**PROBLEM TO WORK ON:** Transcribe the listing below verbatim, omitting pictures.

**DATA SHOWN:**
=-=-=-=-=

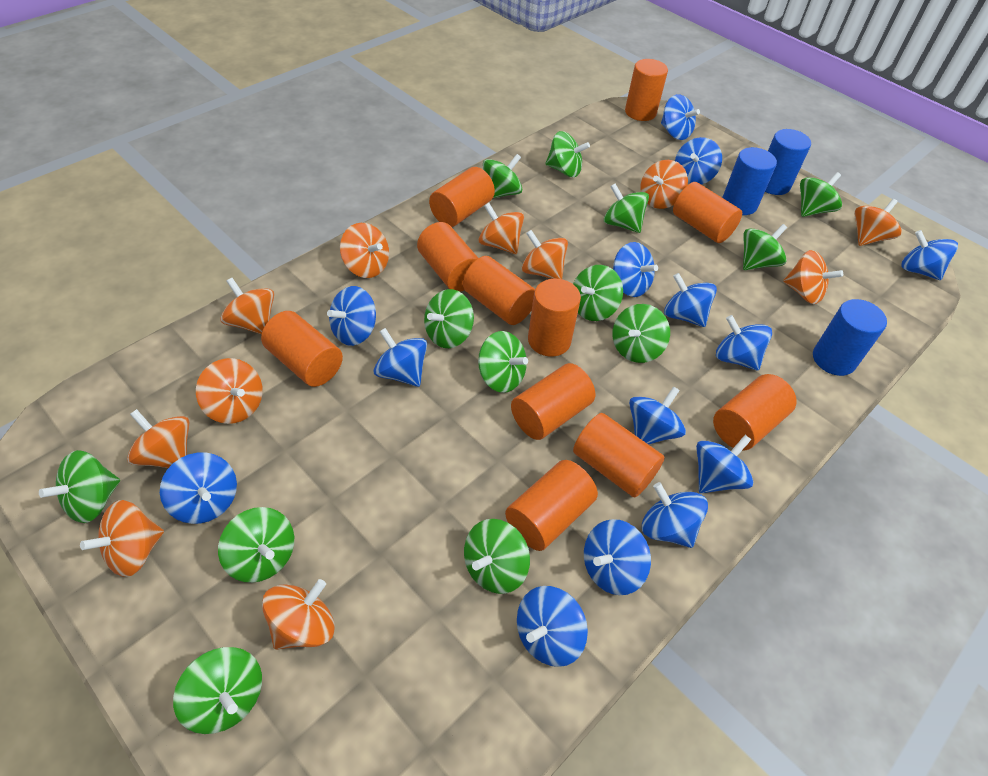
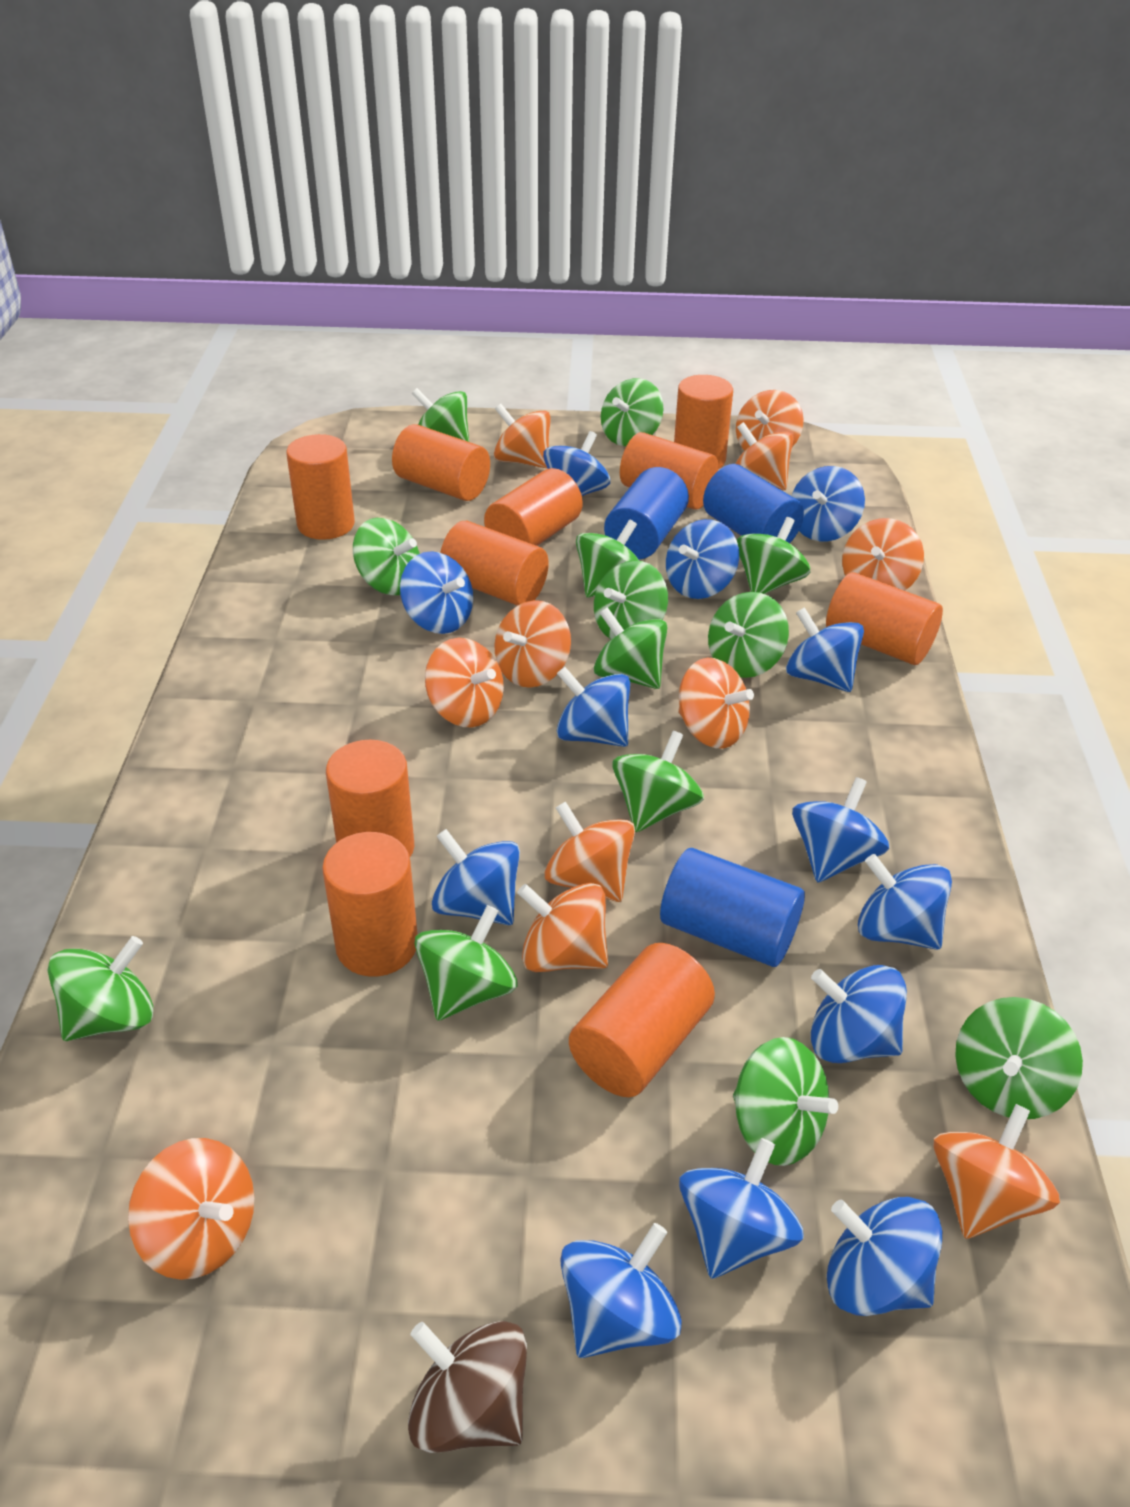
blue spinning top: 14 -> 13
brown spinning top: 0 -> 1
orange cylinder: 11 -> 10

=-=-=-=-=

**RESPONSE AREA:**
blue spinning top: 14 -> 13
brown spinning top: 0 -> 1
orange cylinder: 11 -> 10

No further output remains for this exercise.